**Work task:** Below are some records; retype all of them exactly.
┄┄┄┄┄┄┄┄┄┄┄┄┄┄┄┄┄┄┄┄
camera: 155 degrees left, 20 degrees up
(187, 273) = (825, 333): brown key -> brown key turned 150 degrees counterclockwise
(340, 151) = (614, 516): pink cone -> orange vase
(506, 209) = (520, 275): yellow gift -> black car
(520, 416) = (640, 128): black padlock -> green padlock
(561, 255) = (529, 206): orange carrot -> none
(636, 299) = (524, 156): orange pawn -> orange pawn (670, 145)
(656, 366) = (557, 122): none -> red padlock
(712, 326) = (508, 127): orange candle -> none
┄┄┄┄┄┄┄┄┄┄┄┄┄┄┄┄┄┄┄┄
**Written response:**
camera: 155 degrees left, 20 degrees up
(187, 273) = (825, 333): brown key -> brown key turned 150 degrees counterclockwise
(340, 151) = (614, 516): pink cone -> orange vase
(506, 209) = (520, 275): yellow gift -> black car
(520, 416) = (640, 128): black padlock -> green padlock
(561, 255) = (529, 206): orange carrot -> none
(636, 299) = (524, 156): orange pawn -> orange pawn (670, 145)
(656, 366) = (557, 122): none -> red padlock
(712, 326) = (508, 127): orange candle -> none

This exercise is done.